* Exercise: Could you repeat word for word only the lines from the one containing "grey duck [668,46,735,102] -> none" to the last line of the data below?

Scene image comparisons:
%%

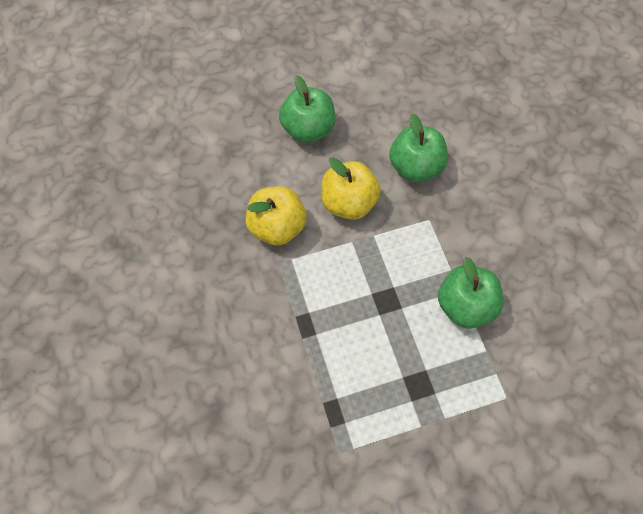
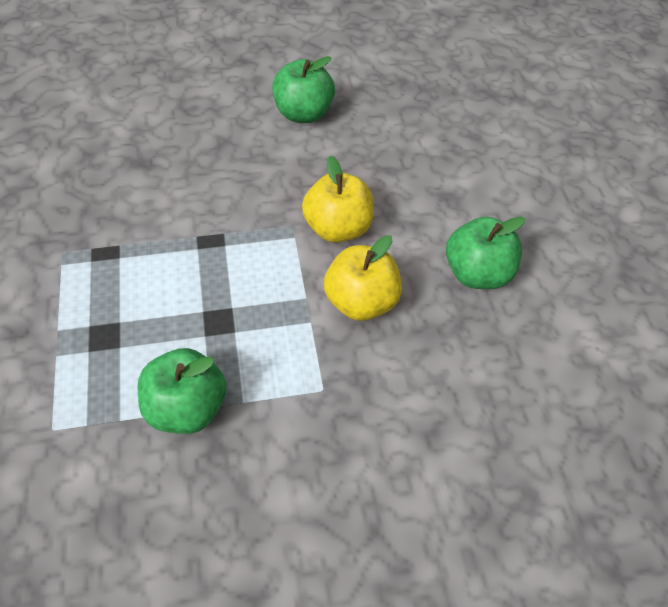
camera: 95 degrees right, 10 degrees down
green apple [389,114,448,182] -> green apple moved to [272,56,335,123]

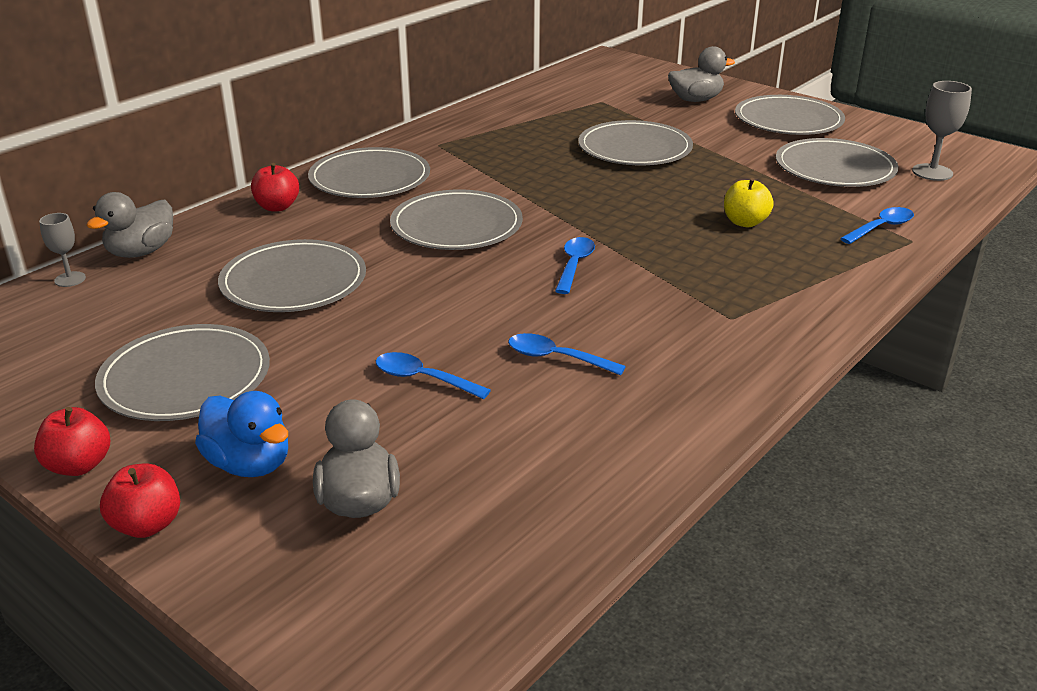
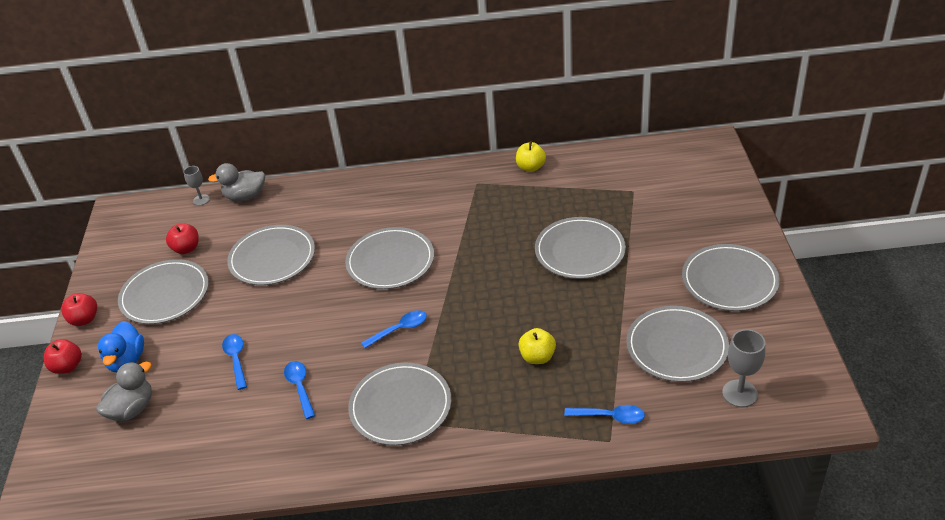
camera: 50 degrees right, 10 degrees up
red apple [251,163,299,211] -> red apple moved to [166,223,199,254]
grey plate [308,147,430,198] -> grey plate moved to [348,363,452,446]
grey duck [668,46,735,102] -> none
none -> yellow apple [516,141,546,172]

%%

* Worked solution:
grey duck [668,46,735,102] -> none
none -> yellow apple [516,141,546,172]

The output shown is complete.